Instructions for the task
Wherever a line of the data contains "Pending", copy that line.

Dataset records
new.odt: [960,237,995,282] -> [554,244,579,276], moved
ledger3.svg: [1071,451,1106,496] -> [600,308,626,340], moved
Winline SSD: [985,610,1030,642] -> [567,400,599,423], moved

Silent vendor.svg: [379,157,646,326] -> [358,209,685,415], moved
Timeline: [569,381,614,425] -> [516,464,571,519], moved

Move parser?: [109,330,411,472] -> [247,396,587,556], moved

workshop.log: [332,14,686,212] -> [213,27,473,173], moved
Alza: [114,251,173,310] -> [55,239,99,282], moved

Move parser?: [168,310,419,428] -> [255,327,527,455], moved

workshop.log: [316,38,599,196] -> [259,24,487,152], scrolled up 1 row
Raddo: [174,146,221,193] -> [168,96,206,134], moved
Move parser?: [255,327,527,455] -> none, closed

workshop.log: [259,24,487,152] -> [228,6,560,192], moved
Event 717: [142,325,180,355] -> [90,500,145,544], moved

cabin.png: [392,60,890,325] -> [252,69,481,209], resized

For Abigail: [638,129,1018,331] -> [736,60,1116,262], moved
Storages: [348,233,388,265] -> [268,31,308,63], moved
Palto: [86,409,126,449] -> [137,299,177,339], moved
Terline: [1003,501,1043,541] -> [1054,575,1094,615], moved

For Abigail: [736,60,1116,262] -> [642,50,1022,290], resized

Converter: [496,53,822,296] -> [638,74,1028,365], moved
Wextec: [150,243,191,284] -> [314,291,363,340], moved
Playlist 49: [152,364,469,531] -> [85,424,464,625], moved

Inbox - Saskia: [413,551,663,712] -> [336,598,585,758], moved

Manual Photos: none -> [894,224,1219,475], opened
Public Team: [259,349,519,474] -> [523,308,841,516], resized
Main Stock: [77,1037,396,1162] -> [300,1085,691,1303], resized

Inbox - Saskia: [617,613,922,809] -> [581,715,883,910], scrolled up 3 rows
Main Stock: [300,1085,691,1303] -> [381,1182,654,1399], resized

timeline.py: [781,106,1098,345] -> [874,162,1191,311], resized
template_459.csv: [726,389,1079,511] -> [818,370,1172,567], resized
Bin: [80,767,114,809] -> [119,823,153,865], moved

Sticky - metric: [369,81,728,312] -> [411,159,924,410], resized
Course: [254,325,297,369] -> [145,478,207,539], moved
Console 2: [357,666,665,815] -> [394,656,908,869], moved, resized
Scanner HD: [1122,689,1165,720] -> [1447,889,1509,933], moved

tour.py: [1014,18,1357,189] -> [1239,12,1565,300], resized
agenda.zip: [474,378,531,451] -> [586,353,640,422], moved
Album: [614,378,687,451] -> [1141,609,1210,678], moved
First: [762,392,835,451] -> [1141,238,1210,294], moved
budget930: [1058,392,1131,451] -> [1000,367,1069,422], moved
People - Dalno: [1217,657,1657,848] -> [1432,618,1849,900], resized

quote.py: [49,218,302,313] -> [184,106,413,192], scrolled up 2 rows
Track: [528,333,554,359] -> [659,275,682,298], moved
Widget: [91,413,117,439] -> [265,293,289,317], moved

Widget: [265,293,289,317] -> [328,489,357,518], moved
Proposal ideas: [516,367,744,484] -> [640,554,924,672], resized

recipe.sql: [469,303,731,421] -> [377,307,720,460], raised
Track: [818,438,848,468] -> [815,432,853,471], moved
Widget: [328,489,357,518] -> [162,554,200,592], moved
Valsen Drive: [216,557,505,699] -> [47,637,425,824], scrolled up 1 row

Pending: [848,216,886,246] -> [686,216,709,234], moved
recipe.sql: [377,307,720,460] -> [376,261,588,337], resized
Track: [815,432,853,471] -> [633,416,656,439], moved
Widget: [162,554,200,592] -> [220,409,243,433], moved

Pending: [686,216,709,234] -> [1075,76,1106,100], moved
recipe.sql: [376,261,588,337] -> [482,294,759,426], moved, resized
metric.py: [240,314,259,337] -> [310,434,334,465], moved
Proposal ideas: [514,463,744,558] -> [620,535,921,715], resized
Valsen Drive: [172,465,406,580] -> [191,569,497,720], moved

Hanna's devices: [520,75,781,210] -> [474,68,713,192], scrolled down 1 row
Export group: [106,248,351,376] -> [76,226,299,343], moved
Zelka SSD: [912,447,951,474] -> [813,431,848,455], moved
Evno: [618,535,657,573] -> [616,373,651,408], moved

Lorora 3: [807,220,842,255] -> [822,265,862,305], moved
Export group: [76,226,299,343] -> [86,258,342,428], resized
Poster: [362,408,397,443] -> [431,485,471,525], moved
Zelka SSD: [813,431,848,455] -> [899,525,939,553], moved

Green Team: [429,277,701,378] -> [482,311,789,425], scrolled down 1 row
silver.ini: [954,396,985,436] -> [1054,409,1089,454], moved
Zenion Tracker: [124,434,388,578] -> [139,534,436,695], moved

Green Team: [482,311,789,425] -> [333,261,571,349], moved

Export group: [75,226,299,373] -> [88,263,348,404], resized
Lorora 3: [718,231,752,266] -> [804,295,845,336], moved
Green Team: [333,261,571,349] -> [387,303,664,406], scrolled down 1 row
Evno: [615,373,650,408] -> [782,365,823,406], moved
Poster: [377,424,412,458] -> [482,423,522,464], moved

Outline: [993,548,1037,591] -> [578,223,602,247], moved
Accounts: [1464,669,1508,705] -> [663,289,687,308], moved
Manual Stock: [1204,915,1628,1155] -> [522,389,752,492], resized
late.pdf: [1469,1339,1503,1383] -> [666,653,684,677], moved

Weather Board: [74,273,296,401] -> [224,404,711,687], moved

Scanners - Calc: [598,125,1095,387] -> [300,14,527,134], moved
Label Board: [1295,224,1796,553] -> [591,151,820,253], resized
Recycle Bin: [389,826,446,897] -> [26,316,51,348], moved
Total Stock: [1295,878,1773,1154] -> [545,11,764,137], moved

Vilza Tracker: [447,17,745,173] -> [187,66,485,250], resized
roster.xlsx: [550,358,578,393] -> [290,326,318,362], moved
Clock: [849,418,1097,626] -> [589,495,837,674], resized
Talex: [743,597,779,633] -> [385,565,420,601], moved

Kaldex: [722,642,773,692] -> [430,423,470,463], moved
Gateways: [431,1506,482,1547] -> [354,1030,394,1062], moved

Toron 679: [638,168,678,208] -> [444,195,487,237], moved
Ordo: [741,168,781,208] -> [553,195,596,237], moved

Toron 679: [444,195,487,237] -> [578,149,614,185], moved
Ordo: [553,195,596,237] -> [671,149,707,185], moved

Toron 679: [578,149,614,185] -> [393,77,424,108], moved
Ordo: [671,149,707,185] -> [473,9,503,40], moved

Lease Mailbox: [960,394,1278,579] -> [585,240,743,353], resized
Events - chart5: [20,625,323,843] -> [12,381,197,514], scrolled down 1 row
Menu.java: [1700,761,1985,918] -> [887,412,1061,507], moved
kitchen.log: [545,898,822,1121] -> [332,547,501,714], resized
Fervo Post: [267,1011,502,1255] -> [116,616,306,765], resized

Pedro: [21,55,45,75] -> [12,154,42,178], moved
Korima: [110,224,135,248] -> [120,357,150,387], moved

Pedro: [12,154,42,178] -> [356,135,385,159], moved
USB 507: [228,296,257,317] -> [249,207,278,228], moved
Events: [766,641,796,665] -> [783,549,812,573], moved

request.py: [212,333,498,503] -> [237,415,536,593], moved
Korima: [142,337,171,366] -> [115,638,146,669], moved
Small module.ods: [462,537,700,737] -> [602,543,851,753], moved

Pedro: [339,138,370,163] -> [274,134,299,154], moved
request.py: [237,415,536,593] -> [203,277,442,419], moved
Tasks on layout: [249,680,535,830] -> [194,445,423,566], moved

Solution to the problem
Pending: [848,216,886,246] -> [686,216,709,234], moved
Pending: [686,216,709,234] -> [1075,76,1106,100], moved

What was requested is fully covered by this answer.